**Brief:** The expected output is exactly the lines below, starting at the line with "relocated | drum/grey" and ending at the line with "relocated | pan/pink", both included; no other line belongs in it.

** Data extracts follows **

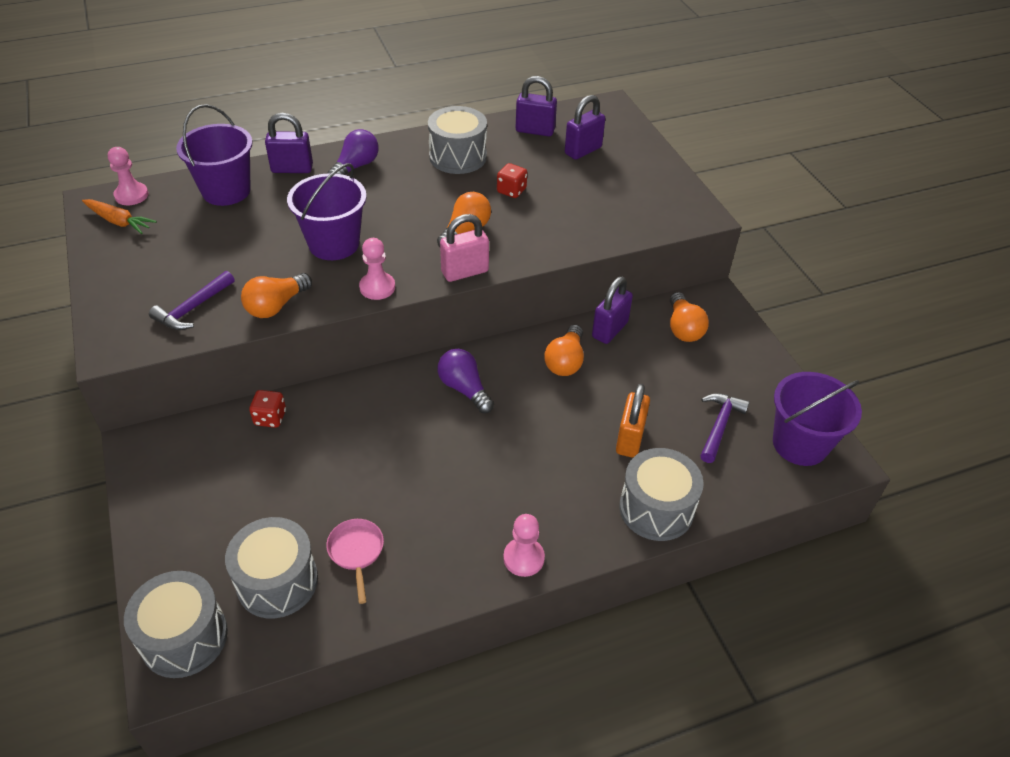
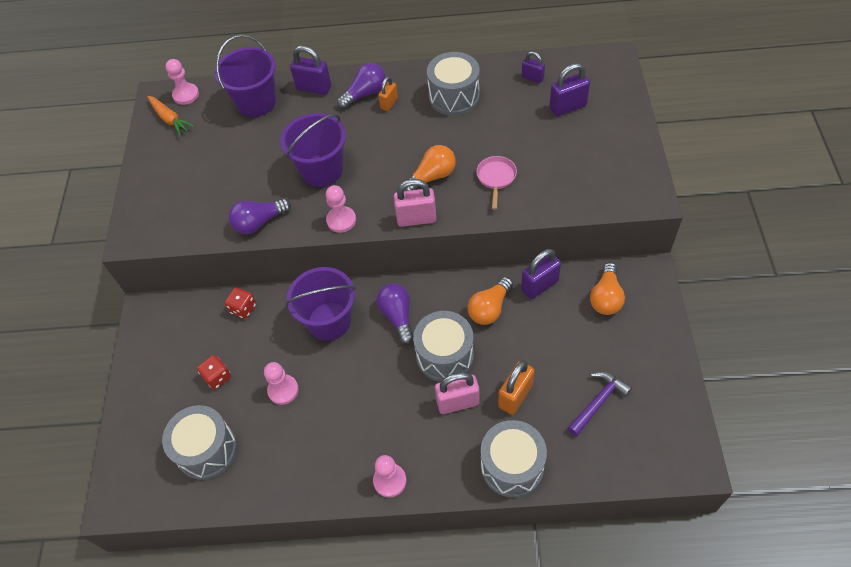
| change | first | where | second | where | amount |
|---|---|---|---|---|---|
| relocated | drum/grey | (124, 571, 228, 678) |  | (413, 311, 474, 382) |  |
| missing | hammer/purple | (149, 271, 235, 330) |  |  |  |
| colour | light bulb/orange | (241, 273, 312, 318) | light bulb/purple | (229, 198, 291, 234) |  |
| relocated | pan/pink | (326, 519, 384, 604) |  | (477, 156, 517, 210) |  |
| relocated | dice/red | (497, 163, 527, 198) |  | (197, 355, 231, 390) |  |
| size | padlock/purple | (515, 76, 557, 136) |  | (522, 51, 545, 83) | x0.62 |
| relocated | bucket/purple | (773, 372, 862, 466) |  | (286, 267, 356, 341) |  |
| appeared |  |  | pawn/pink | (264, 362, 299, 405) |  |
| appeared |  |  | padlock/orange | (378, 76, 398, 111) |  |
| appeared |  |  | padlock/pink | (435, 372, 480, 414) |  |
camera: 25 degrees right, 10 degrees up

** End of Data extracts **
** Data extracts follows **

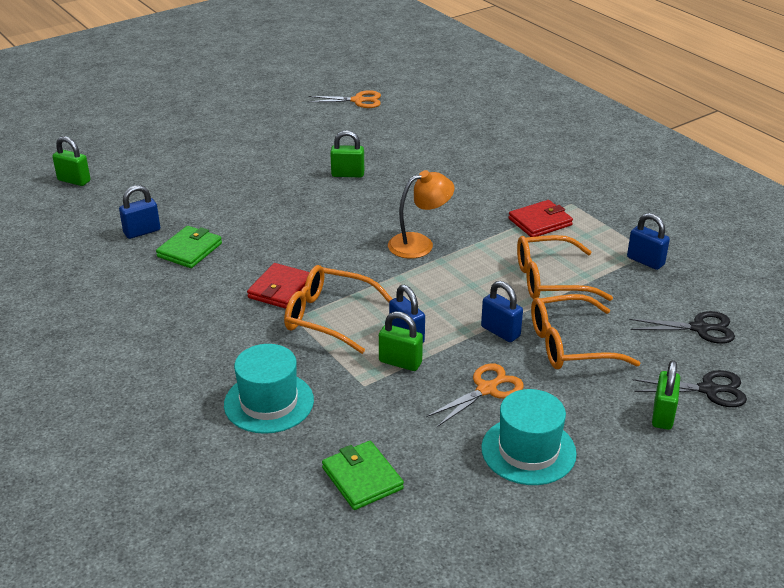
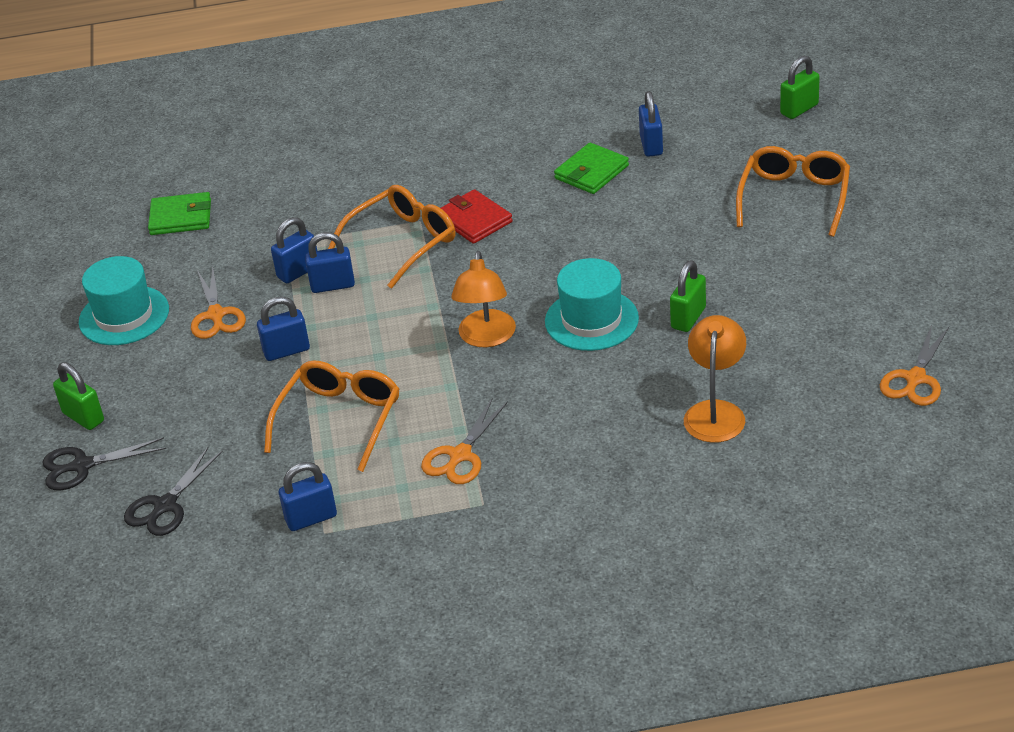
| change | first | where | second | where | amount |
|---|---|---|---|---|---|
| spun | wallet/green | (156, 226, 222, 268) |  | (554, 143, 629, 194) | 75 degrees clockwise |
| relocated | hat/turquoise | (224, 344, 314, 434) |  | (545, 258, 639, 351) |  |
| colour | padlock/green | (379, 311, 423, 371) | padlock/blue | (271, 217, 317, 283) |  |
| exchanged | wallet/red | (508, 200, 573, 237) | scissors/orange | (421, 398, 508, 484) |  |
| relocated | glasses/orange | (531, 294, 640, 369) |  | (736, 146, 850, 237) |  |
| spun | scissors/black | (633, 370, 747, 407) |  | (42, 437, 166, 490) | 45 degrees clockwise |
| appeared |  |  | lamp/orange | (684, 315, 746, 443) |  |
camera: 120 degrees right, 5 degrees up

** End of Data extracts **
** Data extracts follows **

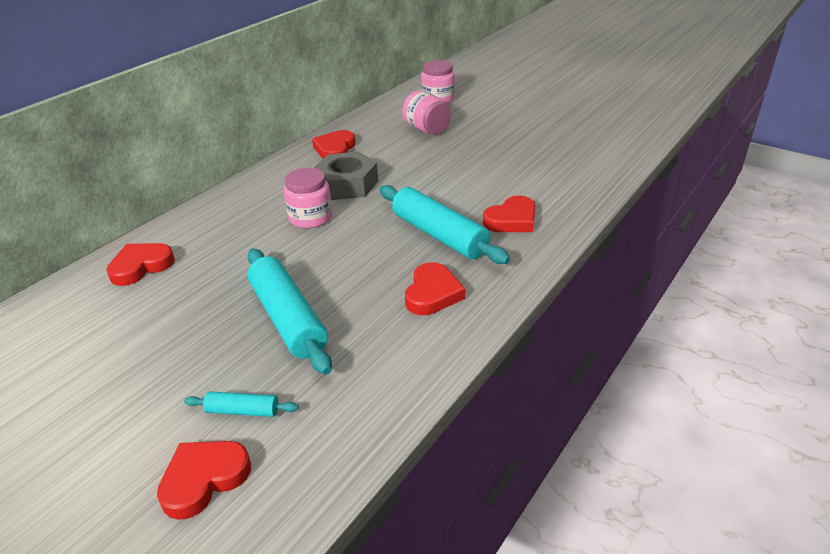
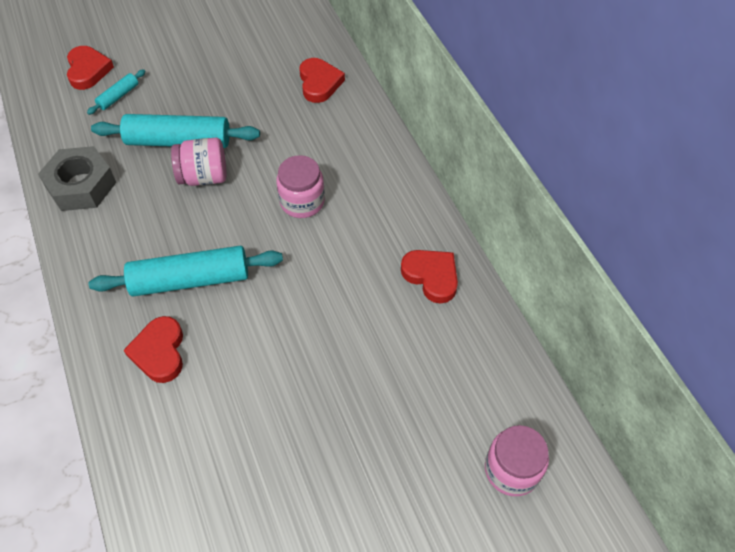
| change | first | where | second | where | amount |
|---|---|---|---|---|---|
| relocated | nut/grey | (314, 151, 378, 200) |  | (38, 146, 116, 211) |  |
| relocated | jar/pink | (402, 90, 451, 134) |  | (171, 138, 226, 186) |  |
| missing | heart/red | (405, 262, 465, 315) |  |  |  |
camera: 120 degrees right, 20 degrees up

** End of Data extracts **

**The completed task:**
| relocated | drum/grey | (124, 571, 228, 678) |  | (413, 311, 474, 382) |  |
| missing | hammer/purple | (149, 271, 235, 330) |  |  |  |
| colour | light bulb/orange | (241, 273, 312, 318) | light bulb/purple | (229, 198, 291, 234) |  |
| relocated | pan/pink | (326, 519, 384, 604) |  | (477, 156, 517, 210) |  |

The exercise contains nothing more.